### ACTION ITEM
Among these records, which lines include "purple"? Copy them out.

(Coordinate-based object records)
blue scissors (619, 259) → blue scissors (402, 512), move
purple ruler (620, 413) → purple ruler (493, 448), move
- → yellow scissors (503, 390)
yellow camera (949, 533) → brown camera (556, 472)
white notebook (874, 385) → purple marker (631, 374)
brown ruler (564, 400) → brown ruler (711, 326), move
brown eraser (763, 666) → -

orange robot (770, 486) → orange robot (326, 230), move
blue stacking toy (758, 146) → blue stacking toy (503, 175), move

### RESPONSE TO THIS EXERCISE
purple ruler (620, 413) → purple ruler (493, 448), move
white notebook (874, 385) → purple marker (631, 374)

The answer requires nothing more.